Write out the following listing's lines from the one with "(729, 177) = (603, 180): brown" to the one with "(775, 378) = (505, 341): grey", exactly, with both included and no others.

> _PROVIDED DATA_:

- Opening Delimiter -

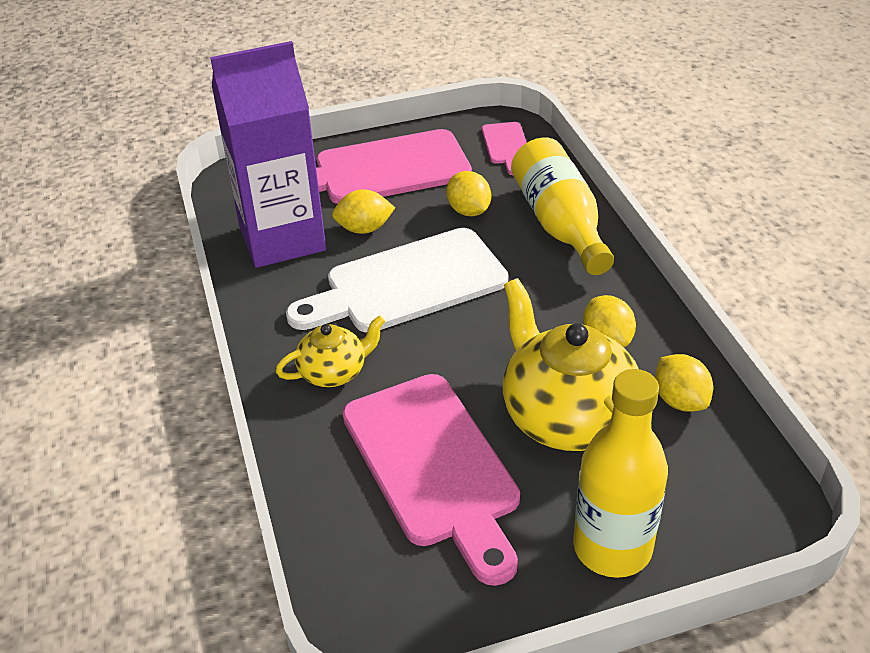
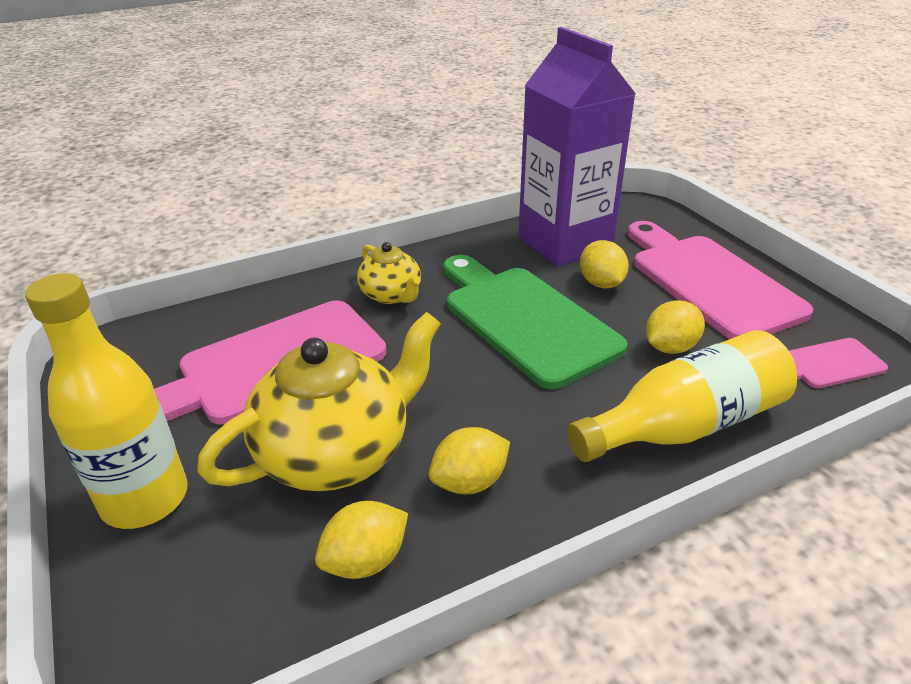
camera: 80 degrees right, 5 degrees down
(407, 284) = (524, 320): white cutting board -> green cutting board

- Closing Delimiter -
- Opening Delimiter -

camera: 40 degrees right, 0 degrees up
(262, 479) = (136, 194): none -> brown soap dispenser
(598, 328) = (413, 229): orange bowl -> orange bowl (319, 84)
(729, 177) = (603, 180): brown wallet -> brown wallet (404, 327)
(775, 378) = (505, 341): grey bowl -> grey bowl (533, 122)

- Closing Delimiter -

> _ANSWER SPACE_:
(729, 177) = (603, 180): brown wallet -> brown wallet (404, 327)
(775, 378) = (505, 341): grey bowl -> grey bowl (533, 122)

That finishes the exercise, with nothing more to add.